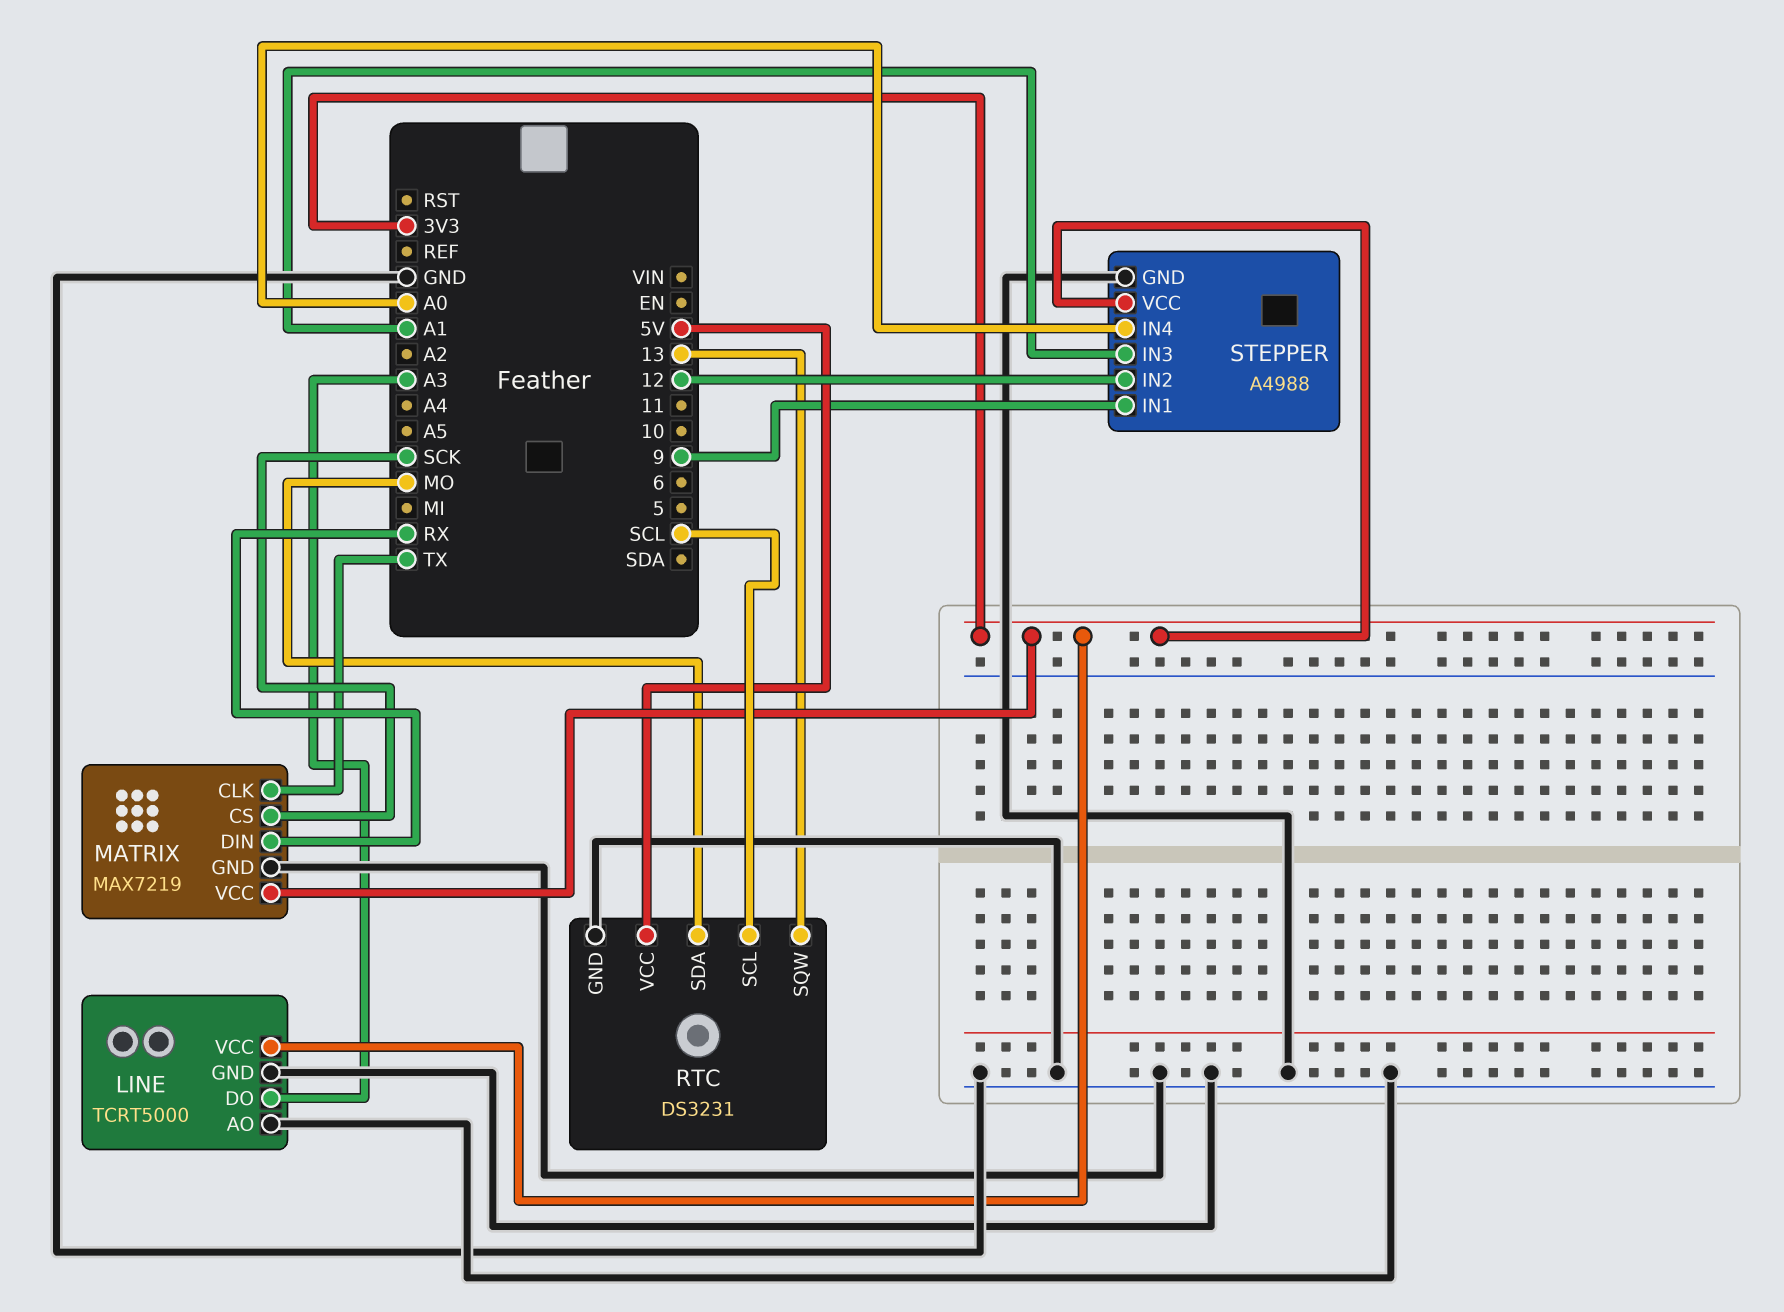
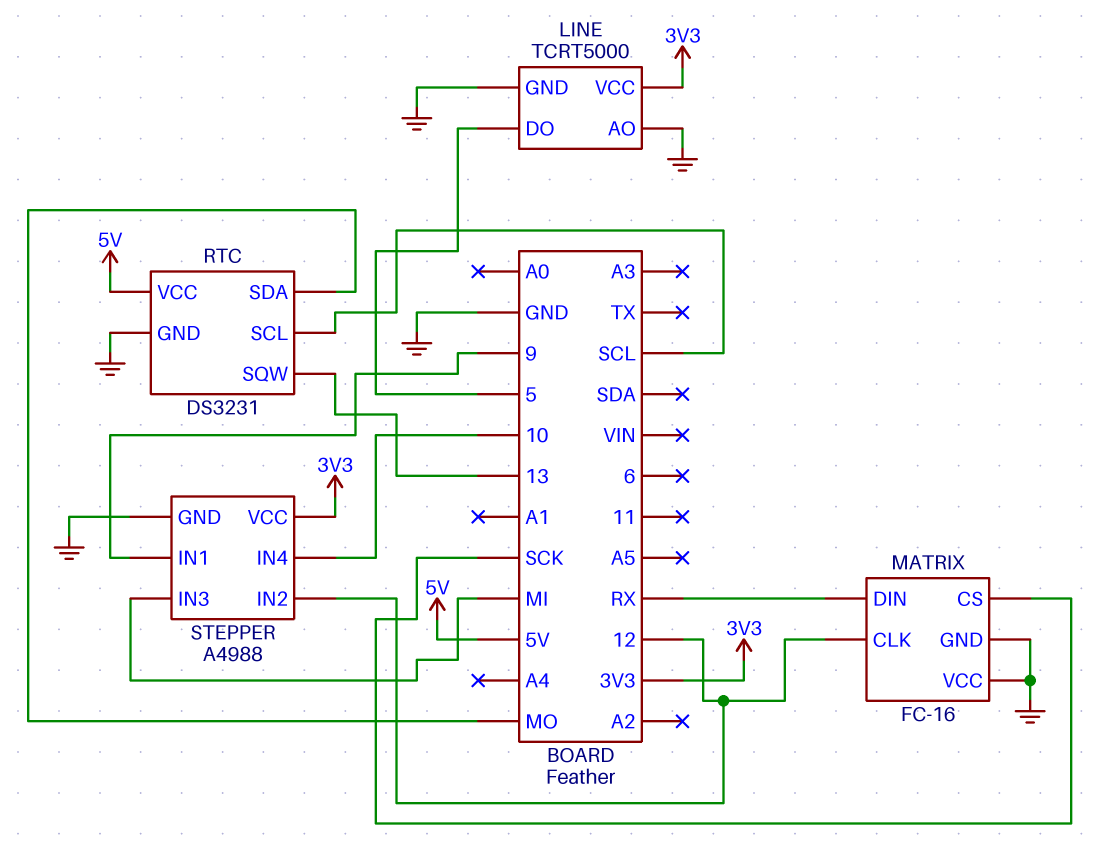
LINE pin DO: A3 -> 5
MATRIX: MAX7219 -> FC-16
MATRIX pin CLK: TX -> 12
MATRIX pin VCC: 3V3 -> GND
STEPPER pin IN3: A1 -> MI
STEPPER pin IN4: A0 -> 10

***

Exercise requirements:
Only the number is wanted. Count the lines above that include the word "STEPPER".

Written solution:
2